■ TASK OBJECTIVE: Return the full set of entries below exactly, leaving every image out.

(Records from a data source)

-------------------------

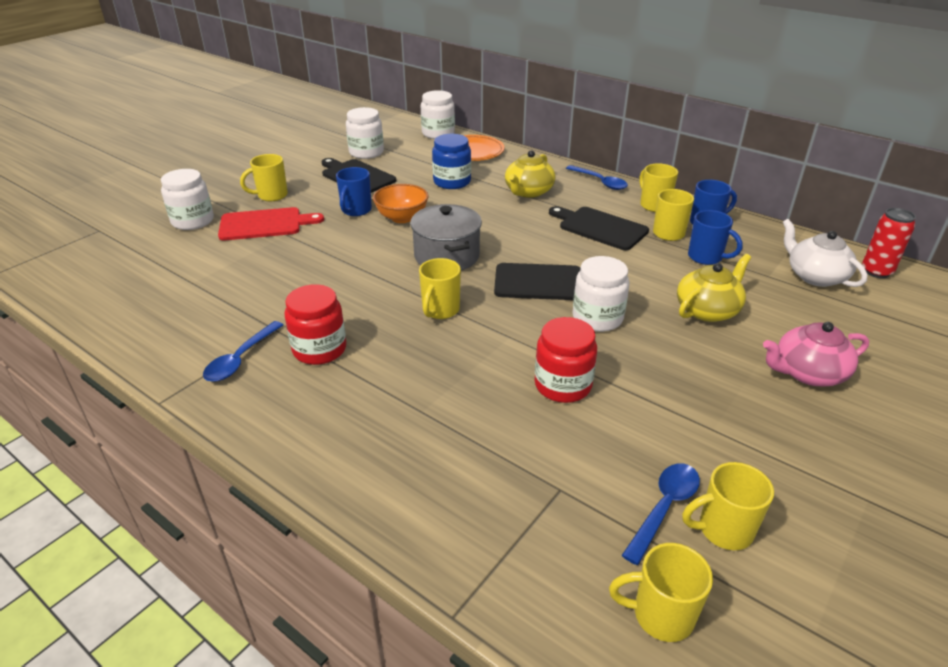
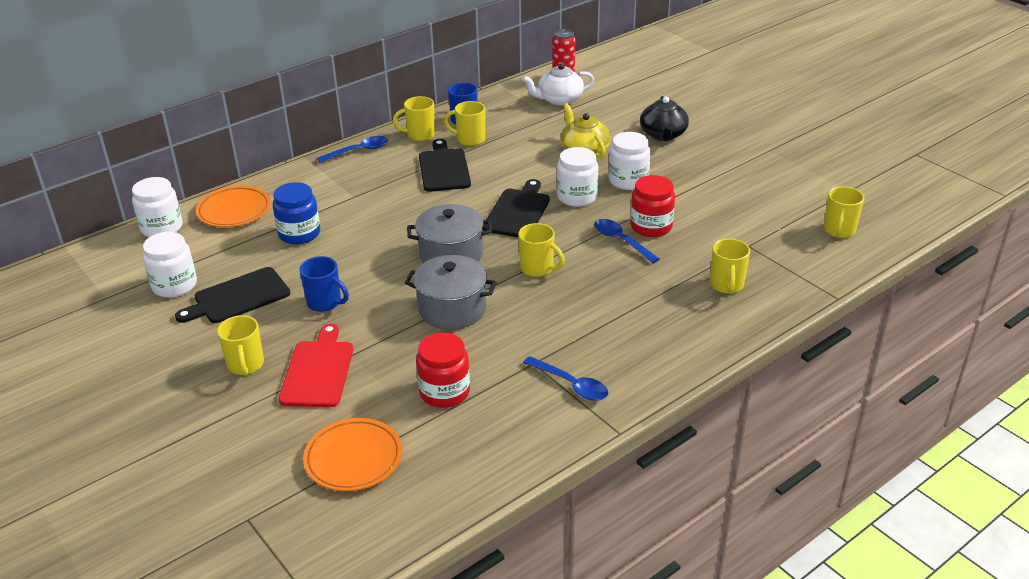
camera: 75 degrees left, 0 degrees up
(153, 259) = (353, 459): none -> orange plate
(193, 221) = (274, 431): white jar -> white jar (628, 180)
(319, 349) = (571, 338): red jar -> red jar (444, 392)
(358, 271) = (452, 309): none -> grey pot
(402, 218) = (360, 274): orange bowl -> none
(528, 192) = (353, 192): yellow teapot -> none
(599, 228) = (443, 168): black cutting board -> black cutting board turned 120 degrees clockwise
(664, 508) = (768, 213): blue spoon -> blue spoon (621, 241)
(706, 257) = (515, 133): blue mug -> none
(723, 530) = (785, 198): yellow mug -> yellow mug (726, 285)
(807, 373) = (663, 134): pink teapot -> black teapot

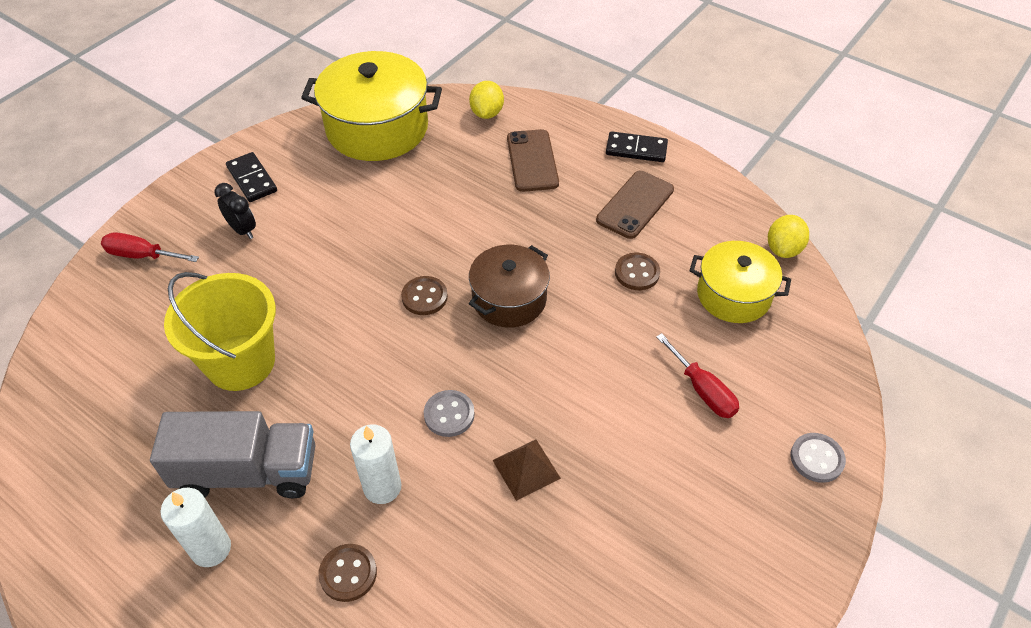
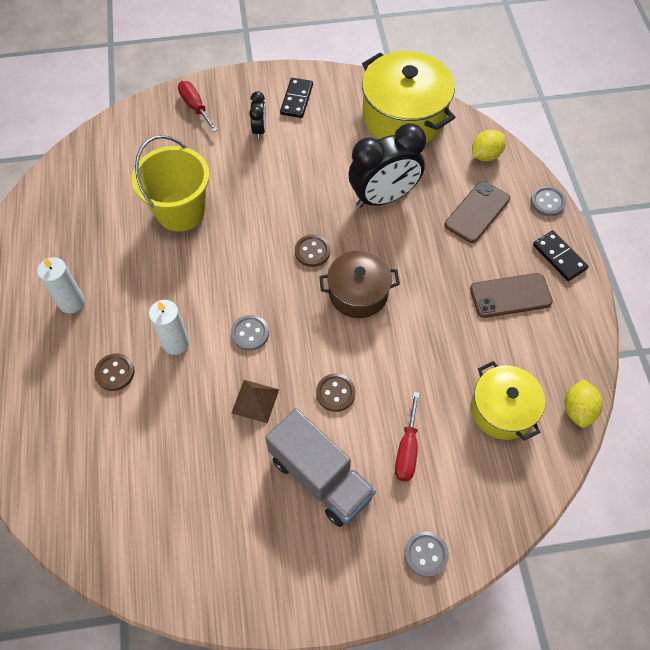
camera: 45 degrees right, 10 degrees up
(248, 472) = (124, 277): grey truck -> grey truck (320, 477)
(437, 205) = (383, 197): none -> black clock
(578, 115) = (547, 202): none -> grey button
(637, 273) = (456, 342): brown button -> brown button (335, 393)
(783, 249) = (578, 410): yellow lemon -> yellow lemon turned 60 degrees counterclockwise

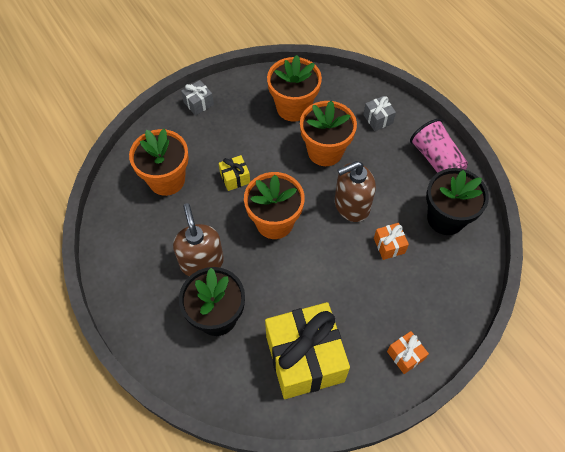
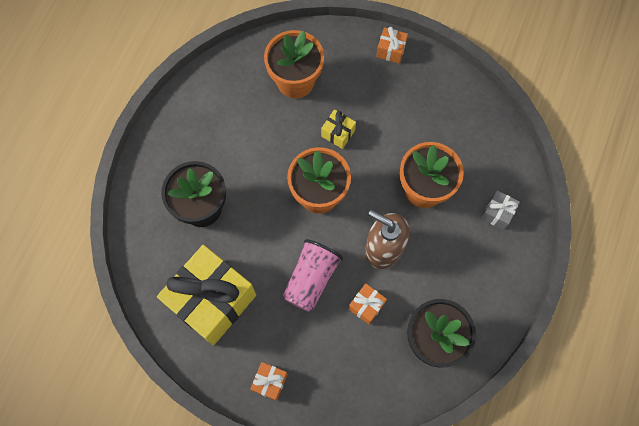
camera: 55 degrees right, 10 degrees up
(198, 103) = (391, 50): grey gift -> orange gift
(201, 262) = (240, 163): brown soap dispenser -> none
(293, 107) = (450, 131): orange flower pot -> none
(436, 159) = (492, 294): pink cup -> pink cup (311, 279)

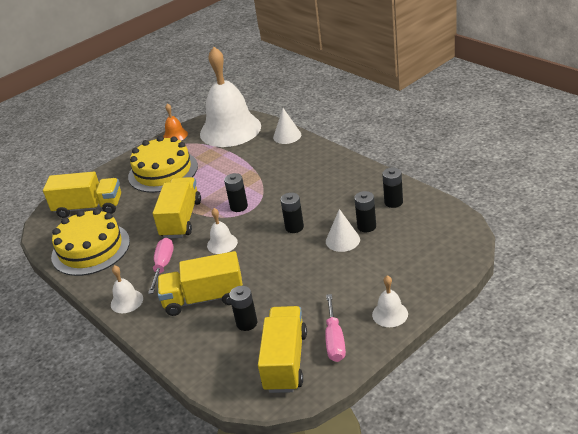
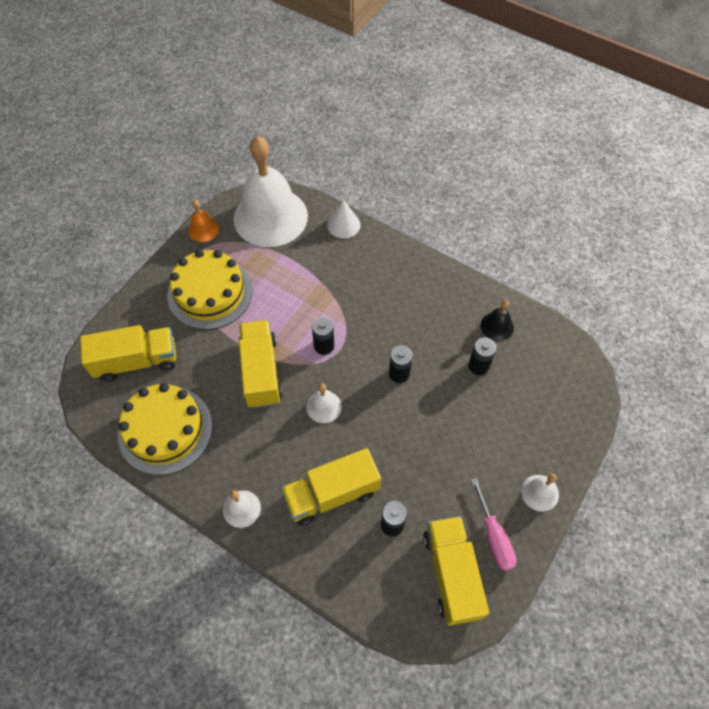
camera: 20 degrees left, 25 degrees up
(163, 266) = (265, 448): pink screwdriver -> none
(342, 240) = (458, 389): white cone -> none
(393, 202) = (497, 326): black battery -> black bell

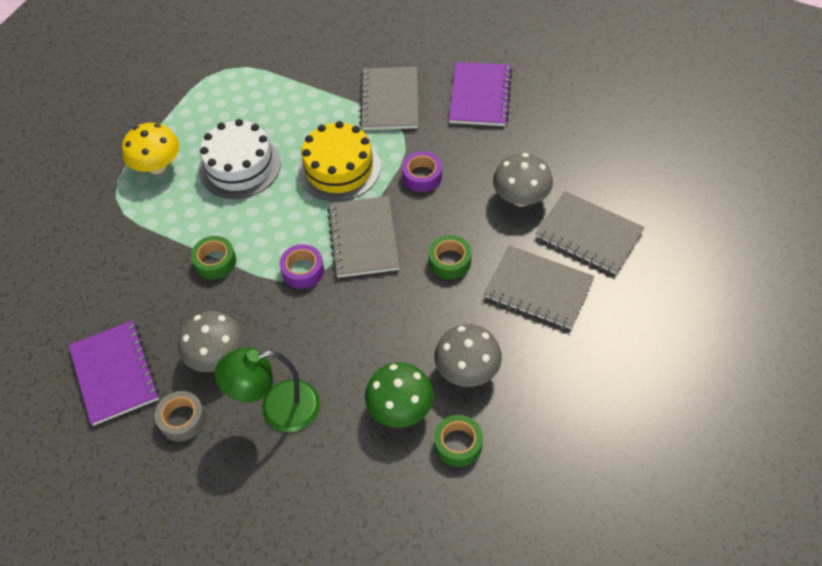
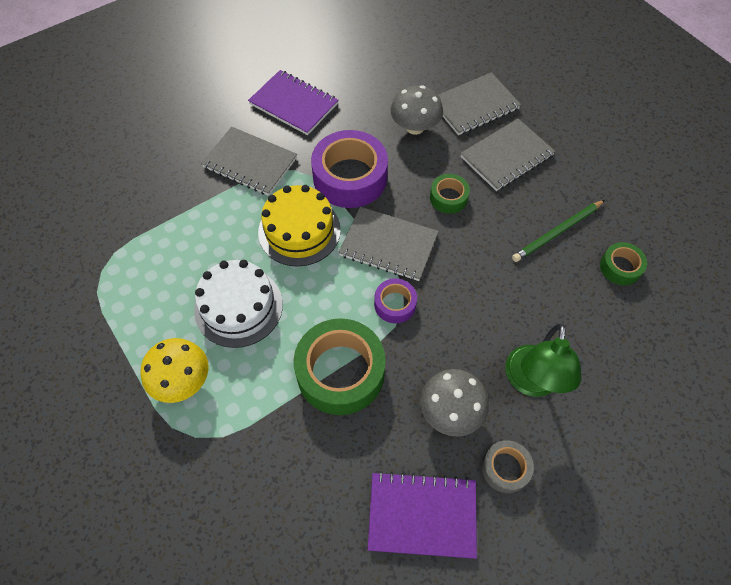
camera: 65 degrees left, 5 degrees up
(215, 262) = (340, 372): green tape -> green tape, size x1.98
(400, 408) = (571, 291): green mushroom -> none
(422, 176) = (350, 177): purple tape -> purple tape, size x1.98
(467, 370) = (557, 232): grey mushroom -> green pencil

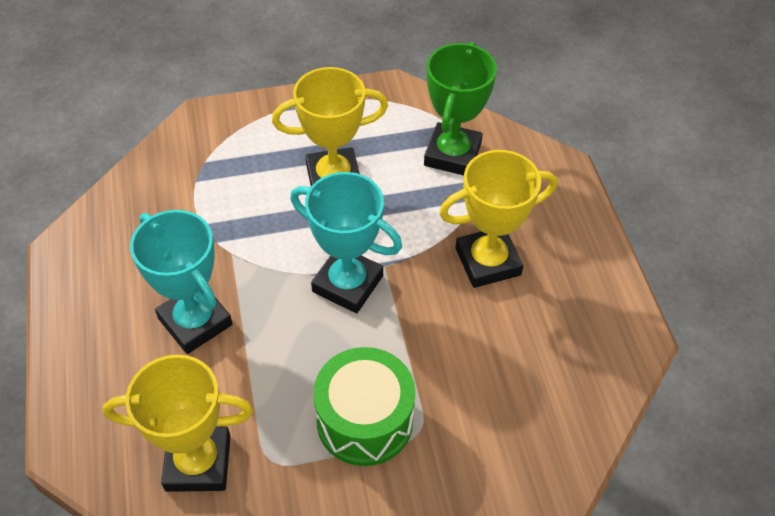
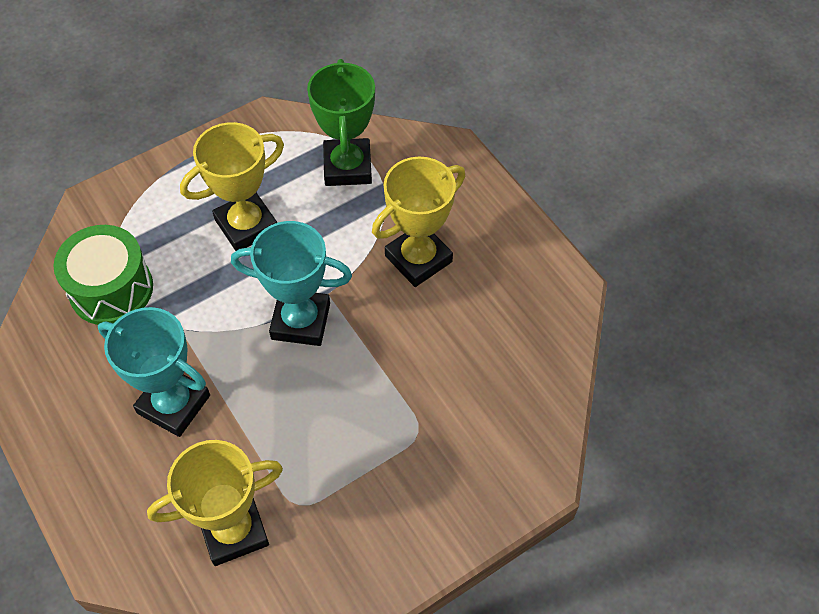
camera: 20 degrees left, 5 degrees up
(364, 420) = (366, 439): green drum -> green drum (111, 289)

-------------------------

■ TASK RESULT:
camera: 75 degrees left, 0 degrees up
(153, 259) = (353, 459): none -> orange plate
(193, 221) = (274, 431): white jar -> white jar (628, 180)
(319, 349) = (571, 338): red jar -> red jar (444, 392)
(358, 271) = (452, 309): none -> grey pot
(402, 218) = (360, 274): orange bowl -> none
(528, 192) = (353, 192): yellow teapot -> none
(599, 228) = (443, 168): black cutting board -> black cutting board turned 120 degrees clockwise
(664, 508) = (768, 213): blue spoon -> blue spoon (621, 241)
(706, 257) = (515, 133): blue mug -> none
(723, 530) = (785, 198): yellow mug -> yellow mug (726, 285)
(807, 373) = (663, 134): pink teapot -> black teapot

camera: 45 degrees right, 10 degrees up
(248, 472) = (124, 277): grey truck -> grey truck (320, 477)
(437, 205) = (383, 197): none -> black clock
(578, 115) = (547, 202): none -> grey button
(637, 273) = (456, 342): brown button -> brown button (335, 393)
(783, 249) = (578, 410): yellow lemon -> yellow lemon turned 60 degrees counterclockwise

camera: 55 degrees right, 10 degrees up
(198, 103) = (391, 50): grey gift -> orange gift
(201, 262) = (240, 163): brown soap dispenser -> none
(293, 107) = (450, 131): orange flower pot -> none
(436, 159) = (492, 294): pink cup -> pink cup (311, 279)

camera: 20 degrees left, 25 degrees up
(163, 266) = (265, 448): pink screwdriver -> none
(342, 240) = (458, 389): white cone -> none
(393, 202) = (497, 326): black battery -> black bell

camera: 65 degrees left, 5 degrees up
(215, 262) = (340, 372): green tape -> green tape, size x1.98
(400, 408) = (571, 291): green mushroom -> none
(422, 176) = (350, 177): purple tape -> purple tape, size x1.98
(467, 370) = (557, 232): grey mushroom -> green pencil

camera: 20 degrees left, 5 degrees up
(364, 420) = (366, 439): green drum -> green drum (111, 289)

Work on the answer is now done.